* **Description of the task**: Identify each line in the entries below that contains the string "major" and copy those lines in full.

[Extracted data entries]

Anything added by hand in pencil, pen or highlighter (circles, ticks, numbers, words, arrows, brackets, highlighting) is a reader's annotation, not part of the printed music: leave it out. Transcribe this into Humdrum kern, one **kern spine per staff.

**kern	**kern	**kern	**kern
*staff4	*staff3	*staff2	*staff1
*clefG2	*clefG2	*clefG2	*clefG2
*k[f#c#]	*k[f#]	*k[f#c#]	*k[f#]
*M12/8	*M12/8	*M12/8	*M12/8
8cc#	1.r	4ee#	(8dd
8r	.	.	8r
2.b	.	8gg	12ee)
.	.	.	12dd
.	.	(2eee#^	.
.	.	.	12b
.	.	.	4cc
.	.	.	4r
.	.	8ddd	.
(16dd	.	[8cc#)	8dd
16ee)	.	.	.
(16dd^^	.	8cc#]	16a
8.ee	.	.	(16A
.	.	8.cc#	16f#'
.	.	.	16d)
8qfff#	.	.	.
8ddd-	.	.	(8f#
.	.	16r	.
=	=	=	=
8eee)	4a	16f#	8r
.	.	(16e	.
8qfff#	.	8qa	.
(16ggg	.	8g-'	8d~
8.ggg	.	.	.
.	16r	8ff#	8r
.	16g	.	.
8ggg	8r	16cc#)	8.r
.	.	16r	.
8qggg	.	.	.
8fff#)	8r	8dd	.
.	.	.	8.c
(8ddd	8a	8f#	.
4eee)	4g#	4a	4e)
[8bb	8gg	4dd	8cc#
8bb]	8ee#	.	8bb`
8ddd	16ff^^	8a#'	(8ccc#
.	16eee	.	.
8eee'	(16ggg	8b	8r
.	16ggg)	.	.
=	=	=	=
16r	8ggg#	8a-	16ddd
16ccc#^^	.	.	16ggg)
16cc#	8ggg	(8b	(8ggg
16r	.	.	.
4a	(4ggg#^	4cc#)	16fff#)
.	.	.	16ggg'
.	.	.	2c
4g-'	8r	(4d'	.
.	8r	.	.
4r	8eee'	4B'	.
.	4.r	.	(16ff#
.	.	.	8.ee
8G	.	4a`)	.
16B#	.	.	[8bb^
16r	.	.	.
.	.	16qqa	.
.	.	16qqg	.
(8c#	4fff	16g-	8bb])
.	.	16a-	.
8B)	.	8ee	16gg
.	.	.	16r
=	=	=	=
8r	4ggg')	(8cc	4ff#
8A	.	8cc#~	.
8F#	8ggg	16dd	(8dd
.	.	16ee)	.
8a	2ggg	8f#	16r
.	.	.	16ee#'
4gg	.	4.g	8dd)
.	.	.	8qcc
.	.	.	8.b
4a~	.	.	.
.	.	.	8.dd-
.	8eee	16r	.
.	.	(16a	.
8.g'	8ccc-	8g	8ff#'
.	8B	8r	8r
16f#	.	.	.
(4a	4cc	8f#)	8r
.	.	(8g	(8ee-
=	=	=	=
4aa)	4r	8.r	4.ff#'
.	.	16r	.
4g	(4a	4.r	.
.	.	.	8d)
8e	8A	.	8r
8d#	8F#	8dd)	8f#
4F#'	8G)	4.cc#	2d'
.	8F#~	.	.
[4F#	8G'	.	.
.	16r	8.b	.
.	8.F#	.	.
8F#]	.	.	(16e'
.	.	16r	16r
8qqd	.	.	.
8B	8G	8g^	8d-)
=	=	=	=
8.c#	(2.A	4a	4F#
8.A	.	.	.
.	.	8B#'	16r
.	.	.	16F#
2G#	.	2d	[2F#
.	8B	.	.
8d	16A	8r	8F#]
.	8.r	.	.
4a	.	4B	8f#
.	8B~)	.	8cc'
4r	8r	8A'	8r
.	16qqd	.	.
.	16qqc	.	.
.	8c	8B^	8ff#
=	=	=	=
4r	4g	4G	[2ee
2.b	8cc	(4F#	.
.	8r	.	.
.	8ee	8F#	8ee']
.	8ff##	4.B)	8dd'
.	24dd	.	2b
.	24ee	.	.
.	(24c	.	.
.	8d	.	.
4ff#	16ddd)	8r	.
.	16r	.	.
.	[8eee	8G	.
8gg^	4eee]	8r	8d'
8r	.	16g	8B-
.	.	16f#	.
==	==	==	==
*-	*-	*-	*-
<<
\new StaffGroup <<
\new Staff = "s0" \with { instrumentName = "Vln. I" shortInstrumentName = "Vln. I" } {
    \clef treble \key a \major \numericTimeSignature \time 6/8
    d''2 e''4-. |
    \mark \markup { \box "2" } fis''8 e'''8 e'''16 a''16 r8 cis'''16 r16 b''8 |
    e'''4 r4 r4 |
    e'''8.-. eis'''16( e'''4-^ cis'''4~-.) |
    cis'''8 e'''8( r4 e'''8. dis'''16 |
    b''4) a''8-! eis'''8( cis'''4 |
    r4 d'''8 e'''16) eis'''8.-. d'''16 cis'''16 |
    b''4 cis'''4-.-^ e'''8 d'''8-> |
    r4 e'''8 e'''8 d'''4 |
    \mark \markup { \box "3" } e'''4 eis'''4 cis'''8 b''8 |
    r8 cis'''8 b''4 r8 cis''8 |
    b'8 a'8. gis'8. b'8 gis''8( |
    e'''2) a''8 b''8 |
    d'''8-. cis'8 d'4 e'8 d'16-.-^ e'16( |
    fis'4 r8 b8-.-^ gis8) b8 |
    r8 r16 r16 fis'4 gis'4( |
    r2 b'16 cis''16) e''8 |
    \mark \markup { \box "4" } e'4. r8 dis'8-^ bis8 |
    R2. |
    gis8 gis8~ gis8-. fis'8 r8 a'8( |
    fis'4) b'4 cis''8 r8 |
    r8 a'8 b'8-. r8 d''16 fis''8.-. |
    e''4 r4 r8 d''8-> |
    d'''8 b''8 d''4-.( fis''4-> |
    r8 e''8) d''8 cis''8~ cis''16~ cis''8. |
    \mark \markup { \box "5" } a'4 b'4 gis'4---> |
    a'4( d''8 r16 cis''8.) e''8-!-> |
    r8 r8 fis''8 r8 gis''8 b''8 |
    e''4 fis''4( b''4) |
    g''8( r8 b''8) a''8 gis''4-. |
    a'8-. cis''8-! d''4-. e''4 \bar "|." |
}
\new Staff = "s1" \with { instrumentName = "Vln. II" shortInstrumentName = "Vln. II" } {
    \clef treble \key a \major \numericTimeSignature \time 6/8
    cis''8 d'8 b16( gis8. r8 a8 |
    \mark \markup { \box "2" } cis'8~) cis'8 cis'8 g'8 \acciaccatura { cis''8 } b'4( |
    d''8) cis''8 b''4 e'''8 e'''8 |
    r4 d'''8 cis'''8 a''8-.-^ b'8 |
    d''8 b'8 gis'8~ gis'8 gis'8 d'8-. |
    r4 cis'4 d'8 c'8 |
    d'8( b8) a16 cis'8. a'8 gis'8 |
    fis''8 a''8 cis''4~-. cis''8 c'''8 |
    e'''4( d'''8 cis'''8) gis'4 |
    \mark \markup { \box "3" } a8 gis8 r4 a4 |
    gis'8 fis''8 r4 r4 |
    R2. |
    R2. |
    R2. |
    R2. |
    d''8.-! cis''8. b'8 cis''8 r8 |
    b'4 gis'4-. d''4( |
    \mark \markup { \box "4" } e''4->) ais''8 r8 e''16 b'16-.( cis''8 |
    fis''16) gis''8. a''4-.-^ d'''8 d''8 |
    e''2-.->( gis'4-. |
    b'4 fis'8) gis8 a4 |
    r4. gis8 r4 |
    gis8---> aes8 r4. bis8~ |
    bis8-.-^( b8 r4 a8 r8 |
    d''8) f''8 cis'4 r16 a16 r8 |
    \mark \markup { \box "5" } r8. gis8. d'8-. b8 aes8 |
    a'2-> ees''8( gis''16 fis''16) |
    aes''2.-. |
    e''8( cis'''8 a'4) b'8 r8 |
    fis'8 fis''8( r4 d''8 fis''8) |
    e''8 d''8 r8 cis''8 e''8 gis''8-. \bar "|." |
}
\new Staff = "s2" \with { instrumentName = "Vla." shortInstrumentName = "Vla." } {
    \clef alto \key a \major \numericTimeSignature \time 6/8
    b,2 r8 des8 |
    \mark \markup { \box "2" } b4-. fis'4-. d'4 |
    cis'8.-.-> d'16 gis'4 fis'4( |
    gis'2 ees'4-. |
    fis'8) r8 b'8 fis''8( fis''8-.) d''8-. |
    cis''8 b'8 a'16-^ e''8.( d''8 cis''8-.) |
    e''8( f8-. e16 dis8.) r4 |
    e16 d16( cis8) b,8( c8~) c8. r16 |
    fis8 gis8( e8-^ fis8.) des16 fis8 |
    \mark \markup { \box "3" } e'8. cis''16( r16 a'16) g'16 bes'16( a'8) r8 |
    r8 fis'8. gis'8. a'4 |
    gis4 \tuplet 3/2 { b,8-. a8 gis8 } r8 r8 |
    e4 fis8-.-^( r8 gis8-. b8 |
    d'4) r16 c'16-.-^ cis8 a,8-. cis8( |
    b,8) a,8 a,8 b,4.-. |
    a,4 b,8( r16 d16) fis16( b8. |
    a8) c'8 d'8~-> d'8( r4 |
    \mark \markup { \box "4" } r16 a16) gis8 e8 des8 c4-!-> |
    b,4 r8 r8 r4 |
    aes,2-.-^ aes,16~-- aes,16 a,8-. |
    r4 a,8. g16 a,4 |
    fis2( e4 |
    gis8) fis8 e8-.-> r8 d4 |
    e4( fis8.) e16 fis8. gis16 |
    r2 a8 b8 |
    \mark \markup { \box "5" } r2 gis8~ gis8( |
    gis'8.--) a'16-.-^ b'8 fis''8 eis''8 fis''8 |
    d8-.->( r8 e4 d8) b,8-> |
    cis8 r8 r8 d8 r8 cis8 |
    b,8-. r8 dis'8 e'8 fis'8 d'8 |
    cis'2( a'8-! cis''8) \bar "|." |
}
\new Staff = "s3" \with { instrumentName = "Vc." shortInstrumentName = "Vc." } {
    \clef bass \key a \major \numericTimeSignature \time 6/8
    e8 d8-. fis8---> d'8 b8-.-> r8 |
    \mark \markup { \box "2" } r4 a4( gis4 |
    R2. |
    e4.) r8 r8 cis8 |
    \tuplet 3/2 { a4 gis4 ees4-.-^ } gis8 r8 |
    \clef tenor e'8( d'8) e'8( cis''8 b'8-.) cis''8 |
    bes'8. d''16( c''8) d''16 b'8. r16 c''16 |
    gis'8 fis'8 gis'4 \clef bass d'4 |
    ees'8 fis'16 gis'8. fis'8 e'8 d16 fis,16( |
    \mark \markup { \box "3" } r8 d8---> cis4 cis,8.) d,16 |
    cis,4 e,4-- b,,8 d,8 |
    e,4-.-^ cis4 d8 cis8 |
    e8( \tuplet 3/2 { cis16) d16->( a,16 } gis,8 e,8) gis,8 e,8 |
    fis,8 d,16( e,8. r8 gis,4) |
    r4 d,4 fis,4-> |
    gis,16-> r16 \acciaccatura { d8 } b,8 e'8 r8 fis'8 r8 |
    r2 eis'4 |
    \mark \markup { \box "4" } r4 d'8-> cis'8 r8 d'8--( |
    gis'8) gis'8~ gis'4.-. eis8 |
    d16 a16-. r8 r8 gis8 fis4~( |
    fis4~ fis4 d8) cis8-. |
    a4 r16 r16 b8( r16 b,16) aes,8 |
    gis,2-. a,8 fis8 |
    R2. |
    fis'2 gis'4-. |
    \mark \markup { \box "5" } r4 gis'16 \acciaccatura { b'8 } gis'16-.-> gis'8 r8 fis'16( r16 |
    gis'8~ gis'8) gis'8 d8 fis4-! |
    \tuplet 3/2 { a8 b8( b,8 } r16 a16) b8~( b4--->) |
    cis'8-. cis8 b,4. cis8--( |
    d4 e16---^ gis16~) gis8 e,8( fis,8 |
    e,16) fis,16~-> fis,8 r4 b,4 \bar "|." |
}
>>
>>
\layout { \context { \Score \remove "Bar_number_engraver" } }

* **Output**:
    \clef treble \key a \major \numericTimeSignature \time 6/8
    \clef treble \key a \major \numericTimeSignature \time 6/8
    \clef alto \key a \major \numericTimeSignature \time 6/8
    \clef bass \key a \major \numericTimeSignature \time 6/8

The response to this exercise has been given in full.